PROBLEM: Once you have read the records below, write them all out exactly as given.

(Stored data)
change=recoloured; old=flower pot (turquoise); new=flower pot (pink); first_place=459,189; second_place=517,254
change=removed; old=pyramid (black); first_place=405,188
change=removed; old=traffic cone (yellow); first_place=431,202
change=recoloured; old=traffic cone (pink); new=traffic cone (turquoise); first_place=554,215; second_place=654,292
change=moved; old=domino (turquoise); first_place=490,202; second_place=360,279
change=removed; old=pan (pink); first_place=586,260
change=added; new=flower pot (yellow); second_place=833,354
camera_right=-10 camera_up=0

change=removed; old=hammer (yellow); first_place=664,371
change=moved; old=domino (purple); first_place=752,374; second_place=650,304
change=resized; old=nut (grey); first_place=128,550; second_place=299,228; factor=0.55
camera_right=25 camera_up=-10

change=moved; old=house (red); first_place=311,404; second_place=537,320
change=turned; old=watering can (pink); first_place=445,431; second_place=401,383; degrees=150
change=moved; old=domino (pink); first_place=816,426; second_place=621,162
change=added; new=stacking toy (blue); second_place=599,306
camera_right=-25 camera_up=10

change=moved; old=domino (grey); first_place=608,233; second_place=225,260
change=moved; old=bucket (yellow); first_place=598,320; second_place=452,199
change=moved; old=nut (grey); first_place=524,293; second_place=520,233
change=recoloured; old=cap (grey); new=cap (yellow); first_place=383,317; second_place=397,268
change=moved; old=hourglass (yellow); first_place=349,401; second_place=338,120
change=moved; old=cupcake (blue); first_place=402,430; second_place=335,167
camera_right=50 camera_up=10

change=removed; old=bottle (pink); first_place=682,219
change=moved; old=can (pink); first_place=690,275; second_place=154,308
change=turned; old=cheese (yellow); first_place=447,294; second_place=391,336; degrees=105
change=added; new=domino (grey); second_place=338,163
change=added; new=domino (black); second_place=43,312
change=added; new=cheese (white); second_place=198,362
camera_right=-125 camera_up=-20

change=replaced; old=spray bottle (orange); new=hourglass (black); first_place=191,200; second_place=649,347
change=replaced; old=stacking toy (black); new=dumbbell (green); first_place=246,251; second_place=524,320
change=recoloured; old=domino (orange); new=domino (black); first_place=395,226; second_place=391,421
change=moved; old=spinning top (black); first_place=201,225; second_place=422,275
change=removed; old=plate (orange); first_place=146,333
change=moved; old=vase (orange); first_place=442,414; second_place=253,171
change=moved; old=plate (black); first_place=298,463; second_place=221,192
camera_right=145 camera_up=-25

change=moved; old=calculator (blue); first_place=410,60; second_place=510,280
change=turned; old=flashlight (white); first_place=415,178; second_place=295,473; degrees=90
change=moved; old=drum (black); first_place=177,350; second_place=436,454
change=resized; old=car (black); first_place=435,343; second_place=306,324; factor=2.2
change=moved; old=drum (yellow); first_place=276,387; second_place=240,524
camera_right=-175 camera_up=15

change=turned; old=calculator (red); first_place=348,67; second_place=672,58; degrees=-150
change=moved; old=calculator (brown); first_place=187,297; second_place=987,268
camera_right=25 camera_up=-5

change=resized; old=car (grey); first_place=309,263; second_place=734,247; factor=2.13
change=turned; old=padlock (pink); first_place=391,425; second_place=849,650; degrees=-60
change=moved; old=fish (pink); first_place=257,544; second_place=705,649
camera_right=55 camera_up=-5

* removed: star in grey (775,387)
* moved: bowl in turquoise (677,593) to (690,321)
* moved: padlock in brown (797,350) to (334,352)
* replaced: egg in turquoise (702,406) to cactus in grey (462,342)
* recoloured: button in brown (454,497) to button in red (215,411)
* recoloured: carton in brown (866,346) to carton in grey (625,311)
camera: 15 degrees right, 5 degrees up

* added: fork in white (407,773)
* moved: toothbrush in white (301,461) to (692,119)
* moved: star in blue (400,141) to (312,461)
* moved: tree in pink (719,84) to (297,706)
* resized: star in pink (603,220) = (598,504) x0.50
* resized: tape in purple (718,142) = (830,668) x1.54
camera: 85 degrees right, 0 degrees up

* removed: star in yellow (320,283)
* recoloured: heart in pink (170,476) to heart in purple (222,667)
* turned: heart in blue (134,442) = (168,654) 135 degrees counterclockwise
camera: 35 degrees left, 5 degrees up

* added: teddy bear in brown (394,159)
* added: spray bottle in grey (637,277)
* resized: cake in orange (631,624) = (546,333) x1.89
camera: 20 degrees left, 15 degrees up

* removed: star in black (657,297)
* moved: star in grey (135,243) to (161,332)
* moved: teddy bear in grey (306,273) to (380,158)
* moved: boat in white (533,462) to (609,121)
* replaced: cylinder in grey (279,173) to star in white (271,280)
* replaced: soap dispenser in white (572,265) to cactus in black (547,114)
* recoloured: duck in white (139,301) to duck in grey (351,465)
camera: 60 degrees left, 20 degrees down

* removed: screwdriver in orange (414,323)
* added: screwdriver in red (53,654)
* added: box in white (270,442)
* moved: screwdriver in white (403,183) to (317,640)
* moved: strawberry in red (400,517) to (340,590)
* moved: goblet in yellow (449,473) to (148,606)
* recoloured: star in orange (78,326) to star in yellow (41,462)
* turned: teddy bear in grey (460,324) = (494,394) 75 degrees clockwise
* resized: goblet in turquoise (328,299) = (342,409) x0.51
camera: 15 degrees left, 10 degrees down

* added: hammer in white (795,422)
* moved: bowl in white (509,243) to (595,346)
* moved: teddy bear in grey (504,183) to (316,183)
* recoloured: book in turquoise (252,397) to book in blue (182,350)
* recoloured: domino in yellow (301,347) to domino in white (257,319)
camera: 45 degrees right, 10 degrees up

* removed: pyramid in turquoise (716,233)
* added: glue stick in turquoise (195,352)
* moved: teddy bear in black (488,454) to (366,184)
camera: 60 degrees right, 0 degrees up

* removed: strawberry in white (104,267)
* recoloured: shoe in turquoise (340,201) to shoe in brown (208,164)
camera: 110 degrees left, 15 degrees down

SOLUTION TO THIS TASK:
change=recoloured; old=flower pot (turquoise); new=flower pot (pink); first_place=459,189; second_place=517,254
change=removed; old=pyramid (black); first_place=405,188
change=removed; old=traffic cone (yellow); first_place=431,202
change=recoloured; old=traffic cone (pink); new=traffic cone (turquoise); first_place=554,215; second_place=654,292
change=moved; old=domino (turquoise); first_place=490,202; second_place=360,279
change=removed; old=pan (pink); first_place=586,260
change=added; new=flower pot (yellow); second_place=833,354
camera_right=-10 camera_up=0

change=removed; old=hammer (yellow); first_place=664,371
change=moved; old=domino (purple); first_place=752,374; second_place=650,304
change=resized; old=nut (grey); first_place=128,550; second_place=299,228; factor=0.55
camera_right=25 camera_up=-10

change=moved; old=house (red); first_place=311,404; second_place=537,320
change=turned; old=watering can (pink); first_place=445,431; second_place=401,383; degrees=150
change=moved; old=domino (pink); first_place=816,426; second_place=621,162
change=added; new=stacking toy (blue); second_place=599,306
camera_right=-25 camera_up=10

change=moved; old=domino (grey); first_place=608,233; second_place=225,260
change=moved; old=bucket (yellow); first_place=598,320; second_place=452,199
change=moved; old=nut (grey); first_place=524,293; second_place=520,233
change=recoloured; old=cap (grey); new=cap (yellow); first_place=383,317; second_place=397,268
change=moved; old=hourglass (yellow); first_place=349,401; second_place=338,120
change=moved; old=cupcake (blue); first_place=402,430; second_place=335,167
camera_right=50 camera_up=10

change=removed; old=bottle (pink); first_place=682,219
change=moved; old=can (pink); first_place=690,275; second_place=154,308
change=turned; old=cheese (yellow); first_place=447,294; second_place=391,336; degrees=105
change=added; new=domino (grey); second_place=338,163
change=added; new=domino (black); second_place=43,312
change=added; new=cheese (white); second_place=198,362
camera_right=-125 camera_up=-20

change=replaced; old=spray bottle (orange); new=hourglass (black); first_place=191,200; second_place=649,347
change=replaced; old=stacking toy (black); new=dumbbell (green); first_place=246,251; second_place=524,320
change=recoloured; old=domino (orange); new=domino (black); first_place=395,226; second_place=391,421
change=moved; old=spinning top (black); first_place=201,225; second_place=422,275
change=removed; old=plate (orange); first_place=146,333
change=moved; old=vase (orange); first_place=442,414; second_place=253,171
change=moved; old=plate (black); first_place=298,463; second_place=221,192
camera_right=145 camera_up=-25

change=moved; old=calculator (blue); first_place=410,60; second_place=510,280
change=turned; old=flashlight (white); first_place=415,178; second_place=295,473; degrees=90
change=moved; old=drum (black); first_place=177,350; second_place=436,454
change=resized; old=car (black); first_place=435,343; second_place=306,324; factor=2.2
change=moved; old=drum (yellow); first_place=276,387; second_place=240,524
camera_right=-175 camera_up=15

change=turned; old=calculator (red); first_place=348,67; second_place=672,58; degrees=-150
change=moved; old=calculator (brown); first_place=187,297; second_place=987,268
camera_right=25 camera_up=-5

change=resized; old=car (grey); first_place=309,263; second_place=734,247; factor=2.13
change=turned; old=padlock (pink); first_place=391,425; second_place=849,650; degrees=-60
change=moved; old=fish (pink); first_place=257,544; second_place=705,649
camera_right=55 camera_up=-5

* removed: star in grey (775,387)
* moved: bowl in turquoise (677,593) to (690,321)
* moved: padlock in brown (797,350) to (334,352)
* replaced: egg in turquoise (702,406) to cactus in grey (462,342)
* recoloured: button in brown (454,497) to button in red (215,411)
* recoloured: carton in brown (866,346) to carton in grey (625,311)
camera: 15 degrees right, 5 degrees up

* added: fork in white (407,773)
* moved: toothbrush in white (301,461) to (692,119)
* moved: star in blue (400,141) to (312,461)
* moved: tree in pink (719,84) to (297,706)
* resized: star in pink (603,220) = (598,504) x0.50
* resized: tape in purple (718,142) = (830,668) x1.54
camera: 85 degrees right, 0 degrees up

* removed: star in yellow (320,283)
* recoloured: heart in pink (170,476) to heart in purple (222,667)
* turned: heart in blue (134,442) = (168,654) 135 degrees counterclockwise
camera: 35 degrees left, 5 degrees up

* added: teddy bear in brown (394,159)
* added: spray bottle in grey (637,277)
* resized: cake in orange (631,624) = (546,333) x1.89
camera: 20 degrees left, 15 degrees up

* removed: star in black (657,297)
* moved: star in grey (135,243) to (161,332)
* moved: teddy bear in grey (306,273) to (380,158)
* moved: boat in white (533,462) to (609,121)
* replaced: cylinder in grey (279,173) to star in white (271,280)
* replaced: soap dispenser in white (572,265) to cactus in black (547,114)
* recoloured: duck in white (139,301) to duck in grey (351,465)
camera: 60 degrees left, 20 degrees down

* removed: screwdriver in orange (414,323)
* added: screwdriver in red (53,654)
* added: box in white (270,442)
* moved: screwdriver in white (403,183) to (317,640)
* moved: strawberry in red (400,517) to (340,590)
* moved: goblet in yellow (449,473) to (148,606)
* recoloured: star in orange (78,326) to star in yellow (41,462)
* turned: teddy bear in grey (460,324) = (494,394) 75 degrees clockwise
* resized: goblet in turquoise (328,299) = (342,409) x0.51
camera: 15 degrees left, 10 degrees down

* added: hammer in white (795,422)
* moved: bowl in white (509,243) to (595,346)
* moved: teddy bear in grey (504,183) to (316,183)
* recoloured: book in turquoise (252,397) to book in blue (182,350)
* recoloured: domino in yellow (301,347) to domino in white (257,319)
camera: 45 degrees right, 10 degrees up

* removed: pyramid in turquoise (716,233)
* added: glue stick in turquoise (195,352)
* moved: teddy bear in black (488,454) to (366,184)
camera: 60 degrees right, 0 degrees up

* removed: strawberry in white (104,267)
* recoloured: shoe in turquoise (340,201) to shoe in brown (208,164)
camera: 110 degrees left, 15 degrees down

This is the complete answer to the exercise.